* WORK ITEM *
Pictures stay out of this copy; please retype only the lines from the start of the records through the line with "nothing => teal drum 462, 193, 518, 245".

* DATASET *
......
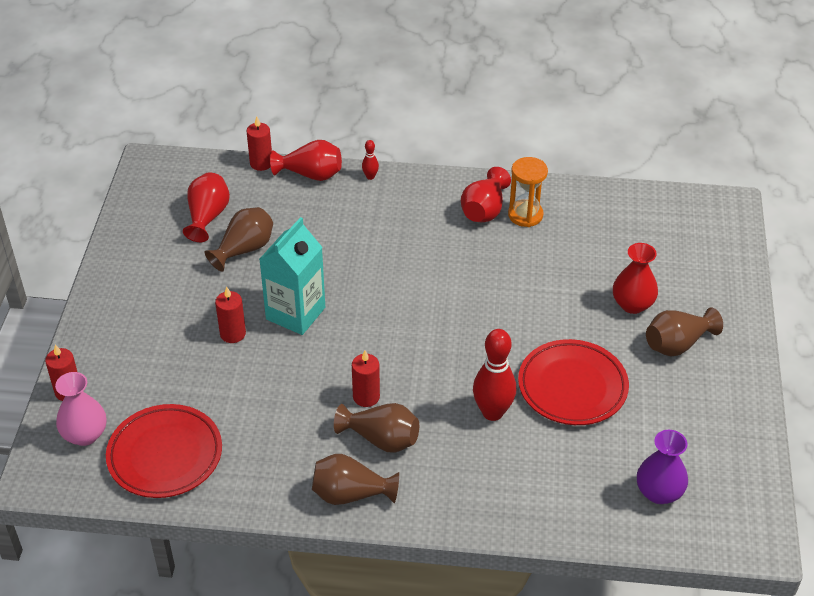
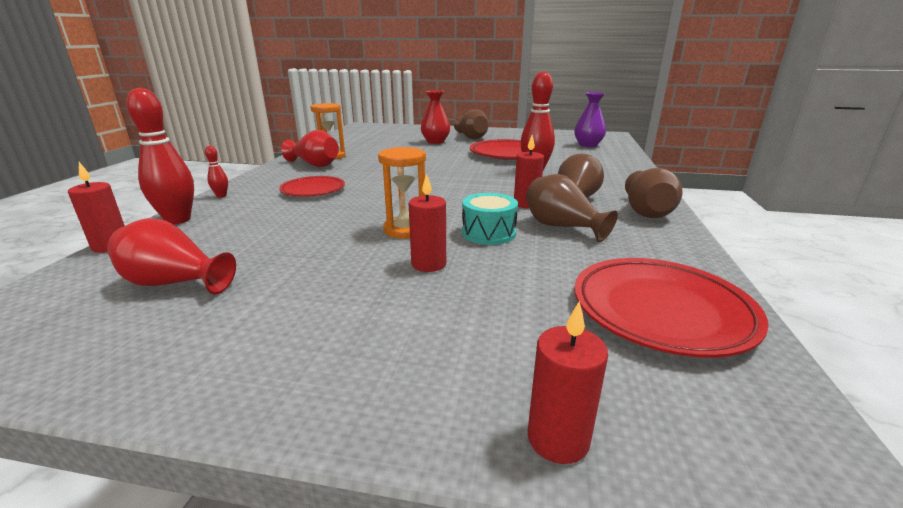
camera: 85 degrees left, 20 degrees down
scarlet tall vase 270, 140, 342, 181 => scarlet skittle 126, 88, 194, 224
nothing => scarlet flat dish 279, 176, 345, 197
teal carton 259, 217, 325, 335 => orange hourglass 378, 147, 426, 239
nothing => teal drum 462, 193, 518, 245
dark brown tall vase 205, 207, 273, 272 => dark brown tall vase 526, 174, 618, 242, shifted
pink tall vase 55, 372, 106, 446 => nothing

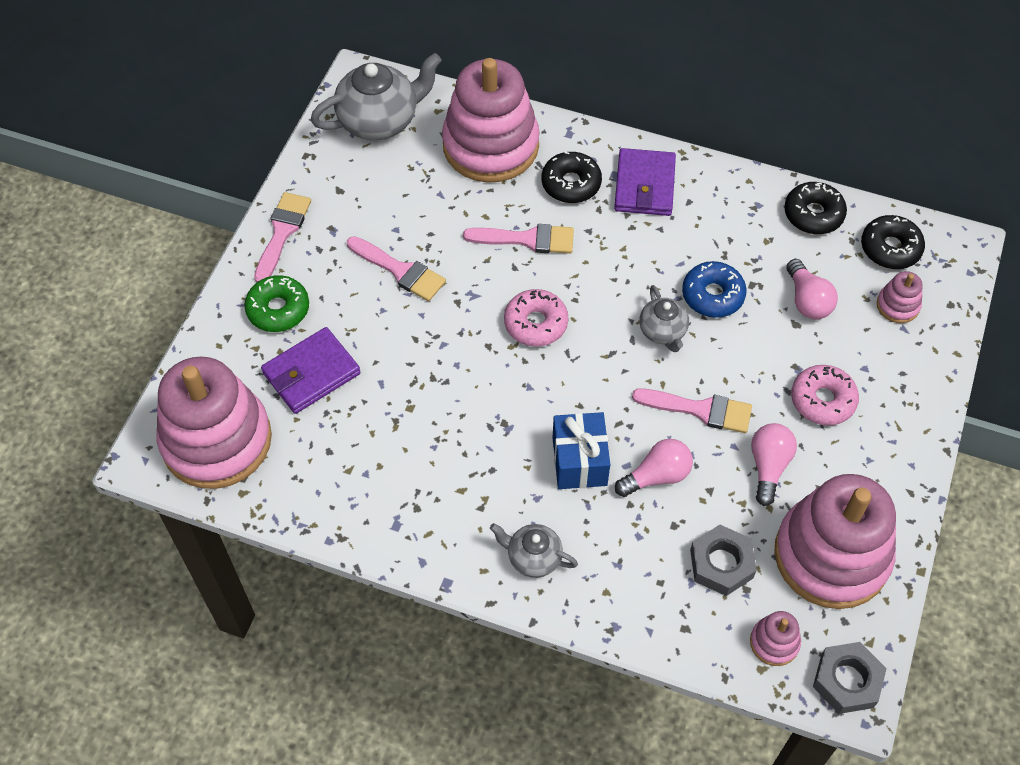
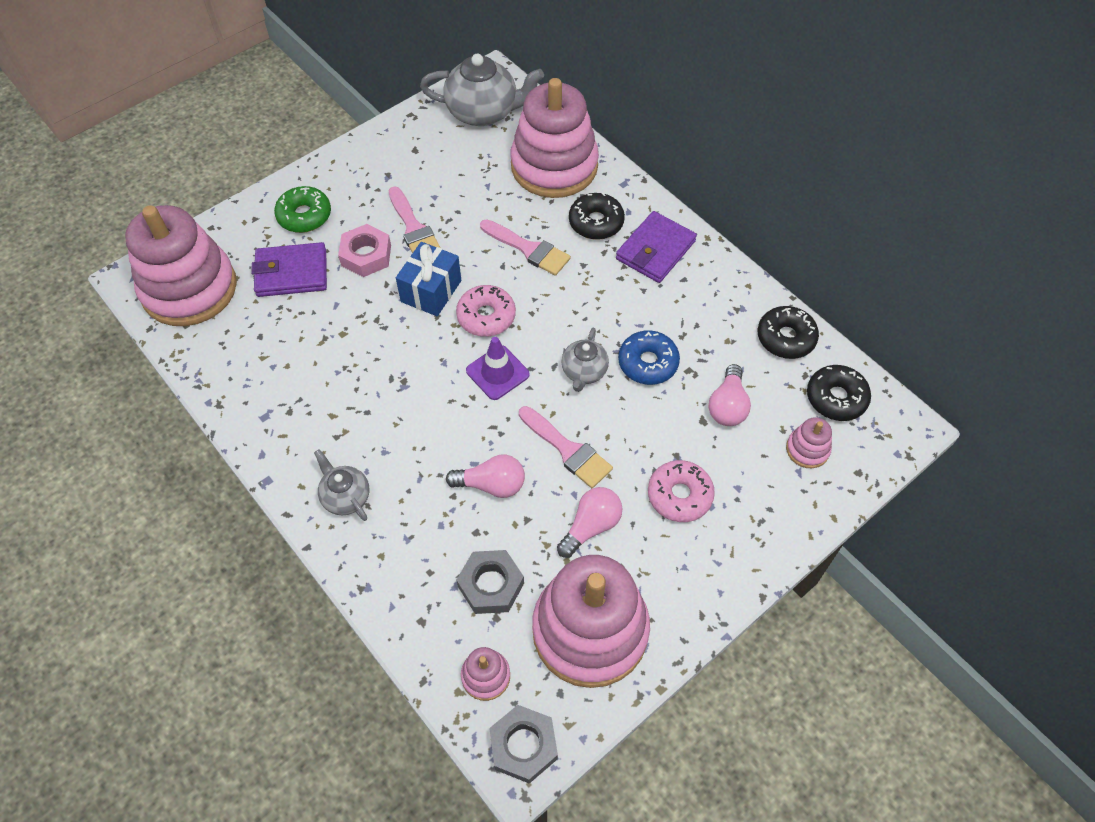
camera: 30 degrees right, 0 degrees up
nothing => pink nut 338, 224, 391, 277
cobalt gift 552, 412, 610, 489 => cobalt gift 396, 242, 461, 316, shifted
nothing => purple traffic cone 466, 337, 530, 400
pink brush 254, 192, 311, 282 => nothing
......
* FINISHED TASK *
camera: 85 degrees left, 20 degrees down
scarlet tall vase 270, 140, 342, 181 => scarlet skittle 126, 88, 194, 224
nothing => scarlet flat dish 279, 176, 345, 197
teal carton 259, 217, 325, 335 => orange hourglass 378, 147, 426, 239
nothing => teal drum 462, 193, 518, 245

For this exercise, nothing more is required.